**DESCRIPTION OF THE TASK:**
After finding the line with "R1: 2.2M (5V, N18) -> 330k (5V, N18)" in the entries below, retype exactly each line from there through the line with "U11 pin CANL: FILT -> CANL", including that final line.
RECORDS FOR THE TASK below:
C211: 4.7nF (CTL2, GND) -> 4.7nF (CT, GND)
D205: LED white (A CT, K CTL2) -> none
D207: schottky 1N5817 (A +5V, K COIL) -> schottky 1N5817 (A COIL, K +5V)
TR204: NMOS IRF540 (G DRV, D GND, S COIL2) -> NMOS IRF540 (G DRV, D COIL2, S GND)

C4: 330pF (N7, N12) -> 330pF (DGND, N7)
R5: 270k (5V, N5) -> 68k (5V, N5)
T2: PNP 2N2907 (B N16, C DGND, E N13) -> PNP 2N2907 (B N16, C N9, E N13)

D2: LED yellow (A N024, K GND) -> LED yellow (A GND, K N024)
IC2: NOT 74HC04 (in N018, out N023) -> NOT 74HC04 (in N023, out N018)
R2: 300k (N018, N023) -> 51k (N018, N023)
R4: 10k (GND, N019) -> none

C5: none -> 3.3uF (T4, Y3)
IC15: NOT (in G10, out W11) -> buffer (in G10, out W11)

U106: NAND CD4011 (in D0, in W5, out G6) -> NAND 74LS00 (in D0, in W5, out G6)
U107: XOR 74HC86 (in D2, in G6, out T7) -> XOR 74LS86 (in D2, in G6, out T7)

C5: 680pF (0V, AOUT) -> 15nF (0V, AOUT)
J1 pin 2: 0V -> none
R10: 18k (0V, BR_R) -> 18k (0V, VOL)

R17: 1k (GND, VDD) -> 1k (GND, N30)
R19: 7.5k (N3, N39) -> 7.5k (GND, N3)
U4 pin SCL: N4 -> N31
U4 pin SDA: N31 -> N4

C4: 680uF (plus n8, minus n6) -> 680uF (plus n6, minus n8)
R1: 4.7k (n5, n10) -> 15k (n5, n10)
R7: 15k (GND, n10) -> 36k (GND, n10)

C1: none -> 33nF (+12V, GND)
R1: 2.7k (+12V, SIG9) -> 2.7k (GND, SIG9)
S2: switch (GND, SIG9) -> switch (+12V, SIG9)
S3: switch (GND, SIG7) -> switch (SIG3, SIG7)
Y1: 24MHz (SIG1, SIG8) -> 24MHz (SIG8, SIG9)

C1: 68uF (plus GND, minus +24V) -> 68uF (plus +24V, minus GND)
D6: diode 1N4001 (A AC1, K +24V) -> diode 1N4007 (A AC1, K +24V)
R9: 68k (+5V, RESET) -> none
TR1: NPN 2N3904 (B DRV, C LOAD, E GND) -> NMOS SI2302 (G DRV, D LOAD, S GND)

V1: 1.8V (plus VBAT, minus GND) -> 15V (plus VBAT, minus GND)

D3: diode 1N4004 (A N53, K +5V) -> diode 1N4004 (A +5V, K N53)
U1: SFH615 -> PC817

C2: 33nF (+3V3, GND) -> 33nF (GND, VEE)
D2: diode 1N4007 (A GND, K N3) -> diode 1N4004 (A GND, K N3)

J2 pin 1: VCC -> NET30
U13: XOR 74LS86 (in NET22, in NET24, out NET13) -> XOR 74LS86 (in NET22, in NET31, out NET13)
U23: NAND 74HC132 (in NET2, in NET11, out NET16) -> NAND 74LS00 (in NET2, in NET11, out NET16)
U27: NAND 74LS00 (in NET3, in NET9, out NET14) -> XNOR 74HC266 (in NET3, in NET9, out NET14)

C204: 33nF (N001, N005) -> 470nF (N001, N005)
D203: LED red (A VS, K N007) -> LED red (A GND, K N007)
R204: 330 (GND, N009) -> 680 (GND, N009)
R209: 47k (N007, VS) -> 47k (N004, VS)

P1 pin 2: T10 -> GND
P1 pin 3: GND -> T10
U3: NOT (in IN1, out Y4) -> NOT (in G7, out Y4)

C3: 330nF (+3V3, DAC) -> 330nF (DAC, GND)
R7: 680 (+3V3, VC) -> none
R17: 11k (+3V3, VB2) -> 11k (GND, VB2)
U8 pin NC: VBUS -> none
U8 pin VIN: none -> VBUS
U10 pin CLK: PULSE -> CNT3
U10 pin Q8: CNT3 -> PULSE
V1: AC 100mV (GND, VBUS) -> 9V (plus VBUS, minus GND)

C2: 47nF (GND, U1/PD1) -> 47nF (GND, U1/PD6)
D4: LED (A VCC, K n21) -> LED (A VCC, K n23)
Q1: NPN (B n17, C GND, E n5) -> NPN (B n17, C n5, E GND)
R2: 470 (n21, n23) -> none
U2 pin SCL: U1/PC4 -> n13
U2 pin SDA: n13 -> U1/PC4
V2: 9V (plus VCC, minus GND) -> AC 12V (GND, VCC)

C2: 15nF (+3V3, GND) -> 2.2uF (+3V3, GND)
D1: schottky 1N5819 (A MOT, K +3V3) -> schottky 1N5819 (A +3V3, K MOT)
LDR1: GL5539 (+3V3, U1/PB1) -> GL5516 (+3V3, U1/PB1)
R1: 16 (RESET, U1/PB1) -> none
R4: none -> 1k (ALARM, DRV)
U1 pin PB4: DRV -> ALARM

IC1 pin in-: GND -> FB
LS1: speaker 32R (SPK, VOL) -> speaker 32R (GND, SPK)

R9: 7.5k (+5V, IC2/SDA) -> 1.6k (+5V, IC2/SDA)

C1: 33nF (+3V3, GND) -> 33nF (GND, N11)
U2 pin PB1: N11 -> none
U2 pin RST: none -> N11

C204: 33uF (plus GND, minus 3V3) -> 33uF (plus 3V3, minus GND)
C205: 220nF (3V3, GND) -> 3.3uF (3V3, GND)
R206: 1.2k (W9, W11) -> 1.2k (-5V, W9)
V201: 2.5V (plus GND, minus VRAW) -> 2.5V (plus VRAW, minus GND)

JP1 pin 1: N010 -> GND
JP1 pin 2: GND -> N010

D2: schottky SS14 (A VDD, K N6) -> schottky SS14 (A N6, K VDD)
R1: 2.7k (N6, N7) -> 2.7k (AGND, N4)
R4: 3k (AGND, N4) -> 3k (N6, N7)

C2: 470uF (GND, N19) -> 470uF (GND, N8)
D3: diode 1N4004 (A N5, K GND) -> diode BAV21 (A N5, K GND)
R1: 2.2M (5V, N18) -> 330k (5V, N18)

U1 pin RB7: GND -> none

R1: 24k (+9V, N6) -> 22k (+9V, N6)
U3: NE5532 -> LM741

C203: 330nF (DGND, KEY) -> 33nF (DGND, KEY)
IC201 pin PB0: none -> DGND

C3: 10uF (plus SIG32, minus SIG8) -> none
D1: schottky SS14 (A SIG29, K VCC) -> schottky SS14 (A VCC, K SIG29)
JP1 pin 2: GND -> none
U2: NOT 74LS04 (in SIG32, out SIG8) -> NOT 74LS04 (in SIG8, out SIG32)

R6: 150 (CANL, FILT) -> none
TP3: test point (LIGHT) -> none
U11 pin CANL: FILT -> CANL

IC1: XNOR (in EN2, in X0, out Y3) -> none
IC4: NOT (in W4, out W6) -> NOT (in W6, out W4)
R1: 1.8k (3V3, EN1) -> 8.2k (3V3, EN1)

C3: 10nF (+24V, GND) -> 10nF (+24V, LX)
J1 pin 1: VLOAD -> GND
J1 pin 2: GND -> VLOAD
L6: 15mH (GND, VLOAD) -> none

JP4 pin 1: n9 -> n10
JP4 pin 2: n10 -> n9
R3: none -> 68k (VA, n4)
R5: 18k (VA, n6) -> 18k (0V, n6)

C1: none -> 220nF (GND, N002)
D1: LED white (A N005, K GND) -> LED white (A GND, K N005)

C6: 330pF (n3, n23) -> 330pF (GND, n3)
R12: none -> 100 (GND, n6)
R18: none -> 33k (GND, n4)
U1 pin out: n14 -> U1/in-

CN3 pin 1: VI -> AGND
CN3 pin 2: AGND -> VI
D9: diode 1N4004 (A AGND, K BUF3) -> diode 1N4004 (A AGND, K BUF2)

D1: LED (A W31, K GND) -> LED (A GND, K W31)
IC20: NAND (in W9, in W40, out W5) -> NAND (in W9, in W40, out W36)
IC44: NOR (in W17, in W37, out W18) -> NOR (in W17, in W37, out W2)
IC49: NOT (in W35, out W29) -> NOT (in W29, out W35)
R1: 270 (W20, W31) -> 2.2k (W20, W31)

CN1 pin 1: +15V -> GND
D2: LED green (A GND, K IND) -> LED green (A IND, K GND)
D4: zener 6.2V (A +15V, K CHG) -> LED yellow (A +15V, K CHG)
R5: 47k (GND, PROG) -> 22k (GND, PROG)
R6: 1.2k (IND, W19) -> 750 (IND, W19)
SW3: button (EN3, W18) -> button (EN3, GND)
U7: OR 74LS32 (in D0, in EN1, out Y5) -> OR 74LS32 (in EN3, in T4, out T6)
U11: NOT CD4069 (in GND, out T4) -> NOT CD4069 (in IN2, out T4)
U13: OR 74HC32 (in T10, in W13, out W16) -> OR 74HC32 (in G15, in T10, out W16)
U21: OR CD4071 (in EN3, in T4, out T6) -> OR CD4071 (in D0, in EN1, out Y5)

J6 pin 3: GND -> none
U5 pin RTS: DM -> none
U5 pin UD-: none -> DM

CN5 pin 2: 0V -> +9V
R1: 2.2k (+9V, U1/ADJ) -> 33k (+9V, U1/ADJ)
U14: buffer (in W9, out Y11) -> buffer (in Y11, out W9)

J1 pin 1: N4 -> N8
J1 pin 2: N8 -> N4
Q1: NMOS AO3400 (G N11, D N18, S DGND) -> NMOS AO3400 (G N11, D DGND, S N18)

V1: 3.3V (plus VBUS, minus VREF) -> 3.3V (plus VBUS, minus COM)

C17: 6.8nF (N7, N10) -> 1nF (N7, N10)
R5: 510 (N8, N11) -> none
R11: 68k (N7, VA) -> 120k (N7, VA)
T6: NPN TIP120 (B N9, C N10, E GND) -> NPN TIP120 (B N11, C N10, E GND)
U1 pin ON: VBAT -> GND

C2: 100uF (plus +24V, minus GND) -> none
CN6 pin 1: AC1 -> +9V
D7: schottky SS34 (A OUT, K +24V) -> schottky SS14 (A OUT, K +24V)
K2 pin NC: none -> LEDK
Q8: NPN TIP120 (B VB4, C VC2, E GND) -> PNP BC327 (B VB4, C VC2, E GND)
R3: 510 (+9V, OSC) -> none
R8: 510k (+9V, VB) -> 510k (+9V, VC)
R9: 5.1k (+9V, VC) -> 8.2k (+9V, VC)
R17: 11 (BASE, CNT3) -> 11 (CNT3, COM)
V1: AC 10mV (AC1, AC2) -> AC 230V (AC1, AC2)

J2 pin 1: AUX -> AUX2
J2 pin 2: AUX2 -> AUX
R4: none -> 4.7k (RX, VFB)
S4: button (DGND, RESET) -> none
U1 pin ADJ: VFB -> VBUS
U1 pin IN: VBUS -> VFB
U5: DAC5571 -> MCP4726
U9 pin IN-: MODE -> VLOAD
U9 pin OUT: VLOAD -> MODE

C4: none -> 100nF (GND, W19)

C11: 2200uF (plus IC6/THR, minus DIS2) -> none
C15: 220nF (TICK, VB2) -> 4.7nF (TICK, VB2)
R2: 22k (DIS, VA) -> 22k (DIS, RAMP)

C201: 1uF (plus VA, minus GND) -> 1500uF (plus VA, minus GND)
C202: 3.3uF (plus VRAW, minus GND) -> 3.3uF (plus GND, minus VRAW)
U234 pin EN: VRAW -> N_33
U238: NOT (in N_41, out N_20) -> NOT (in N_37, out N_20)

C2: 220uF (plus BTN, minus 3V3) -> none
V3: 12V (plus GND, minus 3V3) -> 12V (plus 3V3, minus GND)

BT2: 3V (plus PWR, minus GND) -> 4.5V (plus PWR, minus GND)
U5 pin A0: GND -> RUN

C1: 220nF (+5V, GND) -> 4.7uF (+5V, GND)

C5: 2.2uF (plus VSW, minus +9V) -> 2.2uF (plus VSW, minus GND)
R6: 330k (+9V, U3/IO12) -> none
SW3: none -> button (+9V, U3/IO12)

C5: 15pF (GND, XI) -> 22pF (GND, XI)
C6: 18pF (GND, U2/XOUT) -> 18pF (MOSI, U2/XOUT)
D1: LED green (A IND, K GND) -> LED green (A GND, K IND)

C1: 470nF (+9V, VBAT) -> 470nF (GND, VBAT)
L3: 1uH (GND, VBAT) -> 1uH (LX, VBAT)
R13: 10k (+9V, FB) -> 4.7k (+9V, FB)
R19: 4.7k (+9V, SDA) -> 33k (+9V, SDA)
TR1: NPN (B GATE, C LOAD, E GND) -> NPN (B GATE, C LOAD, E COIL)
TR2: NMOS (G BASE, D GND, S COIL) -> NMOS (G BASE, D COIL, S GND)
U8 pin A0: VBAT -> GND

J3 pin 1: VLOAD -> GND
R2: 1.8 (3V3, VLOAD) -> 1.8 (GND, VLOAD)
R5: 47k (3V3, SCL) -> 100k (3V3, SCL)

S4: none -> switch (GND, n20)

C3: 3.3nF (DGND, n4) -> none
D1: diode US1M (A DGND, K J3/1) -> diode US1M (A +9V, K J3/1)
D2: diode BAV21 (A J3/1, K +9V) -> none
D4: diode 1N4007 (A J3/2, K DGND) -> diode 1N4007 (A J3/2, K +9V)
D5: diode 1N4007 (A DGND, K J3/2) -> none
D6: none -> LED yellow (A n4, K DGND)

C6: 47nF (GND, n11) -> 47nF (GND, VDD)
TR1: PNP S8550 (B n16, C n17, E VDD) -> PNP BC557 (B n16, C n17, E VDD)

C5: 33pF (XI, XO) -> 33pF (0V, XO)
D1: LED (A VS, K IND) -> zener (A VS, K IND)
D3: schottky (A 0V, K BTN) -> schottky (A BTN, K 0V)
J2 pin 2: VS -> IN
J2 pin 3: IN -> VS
End of RECORDS FOR THE TASK.
**REPLY TO THE EXERCISE:**
R1: 2.2M (5V, N18) -> 330k (5V, N18)

U1 pin RB7: GND -> none

R1: 24k (+9V, N6) -> 22k (+9V, N6)
U3: NE5532 -> LM741

C203: 330nF (DGND, KEY) -> 33nF (DGND, KEY)
IC201 pin PB0: none -> DGND

C3: 10uF (plus SIG32, minus SIG8) -> none
D1: schottky SS14 (A SIG29, K VCC) -> schottky SS14 (A VCC, K SIG29)
JP1 pin 2: GND -> none
U2: NOT 74LS04 (in SIG32, out SIG8) -> NOT 74LS04 (in SIG8, out SIG32)

R6: 150 (CANL, FILT) -> none
TP3: test point (LIGHT) -> none
U11 pin CANL: FILT -> CANL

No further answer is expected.